*** Opening of Input data ***

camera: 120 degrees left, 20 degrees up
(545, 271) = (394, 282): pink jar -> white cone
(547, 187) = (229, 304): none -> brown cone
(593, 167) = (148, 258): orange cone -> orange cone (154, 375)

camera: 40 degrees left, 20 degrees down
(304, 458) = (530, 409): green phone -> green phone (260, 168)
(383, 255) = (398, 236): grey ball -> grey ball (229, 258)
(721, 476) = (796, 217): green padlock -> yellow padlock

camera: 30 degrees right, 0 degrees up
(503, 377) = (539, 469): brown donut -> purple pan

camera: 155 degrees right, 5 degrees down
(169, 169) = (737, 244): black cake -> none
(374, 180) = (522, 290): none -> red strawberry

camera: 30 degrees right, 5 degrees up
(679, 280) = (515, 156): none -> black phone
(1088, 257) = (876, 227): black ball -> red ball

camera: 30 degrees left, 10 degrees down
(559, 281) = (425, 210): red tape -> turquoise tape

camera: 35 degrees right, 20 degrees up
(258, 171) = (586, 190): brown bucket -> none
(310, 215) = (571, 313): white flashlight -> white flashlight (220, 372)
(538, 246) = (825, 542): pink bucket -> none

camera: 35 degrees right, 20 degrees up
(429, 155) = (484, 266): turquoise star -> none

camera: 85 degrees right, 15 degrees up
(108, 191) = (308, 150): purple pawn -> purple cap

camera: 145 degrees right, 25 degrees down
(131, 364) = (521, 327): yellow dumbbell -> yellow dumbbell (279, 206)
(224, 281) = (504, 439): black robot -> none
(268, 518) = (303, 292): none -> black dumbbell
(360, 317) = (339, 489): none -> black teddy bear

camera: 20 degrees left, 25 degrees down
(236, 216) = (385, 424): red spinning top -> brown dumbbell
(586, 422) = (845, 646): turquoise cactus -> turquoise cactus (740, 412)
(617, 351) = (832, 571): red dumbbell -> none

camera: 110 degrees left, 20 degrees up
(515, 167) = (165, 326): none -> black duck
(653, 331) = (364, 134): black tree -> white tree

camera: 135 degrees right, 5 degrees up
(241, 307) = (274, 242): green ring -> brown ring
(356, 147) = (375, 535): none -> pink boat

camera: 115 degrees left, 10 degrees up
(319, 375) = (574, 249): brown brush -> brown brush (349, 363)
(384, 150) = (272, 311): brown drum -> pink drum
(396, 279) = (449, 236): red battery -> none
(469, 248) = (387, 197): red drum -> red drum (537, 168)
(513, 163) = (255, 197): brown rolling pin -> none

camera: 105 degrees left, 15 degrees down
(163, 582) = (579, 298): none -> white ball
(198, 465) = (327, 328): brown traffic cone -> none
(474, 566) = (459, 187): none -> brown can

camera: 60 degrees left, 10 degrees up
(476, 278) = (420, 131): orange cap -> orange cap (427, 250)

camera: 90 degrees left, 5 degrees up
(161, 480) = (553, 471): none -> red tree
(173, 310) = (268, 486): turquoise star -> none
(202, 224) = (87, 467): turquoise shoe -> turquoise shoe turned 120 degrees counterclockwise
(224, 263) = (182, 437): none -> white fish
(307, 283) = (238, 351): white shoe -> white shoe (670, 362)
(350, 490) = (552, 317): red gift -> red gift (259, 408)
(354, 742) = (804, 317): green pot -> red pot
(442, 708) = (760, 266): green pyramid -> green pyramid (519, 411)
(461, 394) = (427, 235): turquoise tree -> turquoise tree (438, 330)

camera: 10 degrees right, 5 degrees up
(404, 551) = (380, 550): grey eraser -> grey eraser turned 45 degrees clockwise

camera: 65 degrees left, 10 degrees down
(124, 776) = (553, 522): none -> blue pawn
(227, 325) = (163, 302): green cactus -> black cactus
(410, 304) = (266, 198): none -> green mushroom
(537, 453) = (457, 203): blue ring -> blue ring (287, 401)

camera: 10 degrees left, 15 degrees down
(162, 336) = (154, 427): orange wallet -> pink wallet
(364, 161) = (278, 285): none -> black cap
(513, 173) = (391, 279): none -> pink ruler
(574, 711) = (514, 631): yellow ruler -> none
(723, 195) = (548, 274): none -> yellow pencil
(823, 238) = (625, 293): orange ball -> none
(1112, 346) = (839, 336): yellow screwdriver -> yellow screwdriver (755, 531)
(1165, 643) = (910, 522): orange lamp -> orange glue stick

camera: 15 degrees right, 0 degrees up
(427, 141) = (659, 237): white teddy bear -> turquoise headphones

*** Close of Input data ***

Required action » What you return should be the lines from the start of the data through the line with "camera: 30 degrees right, 5 degrees up", quoted exactly and nothing more.

Response area »
camera: 120 degrees left, 20 degrees up
(545, 271) = (394, 282): pink jar -> white cone
(547, 187) = (229, 304): none -> brown cone
(593, 167) = (148, 258): orange cone -> orange cone (154, 375)

camera: 40 degrees left, 20 degrees down
(304, 458) = (530, 409): green phone -> green phone (260, 168)
(383, 255) = (398, 236): grey ball -> grey ball (229, 258)
(721, 476) = (796, 217): green padlock -> yellow padlock

camera: 30 degrees right, 0 degrees up
(503, 377) = (539, 469): brown donut -> purple pan

camera: 155 degrees right, 5 degrees down
(169, 169) = (737, 244): black cake -> none
(374, 180) = (522, 290): none -> red strawberry

camera: 30 degrees right, 5 degrees up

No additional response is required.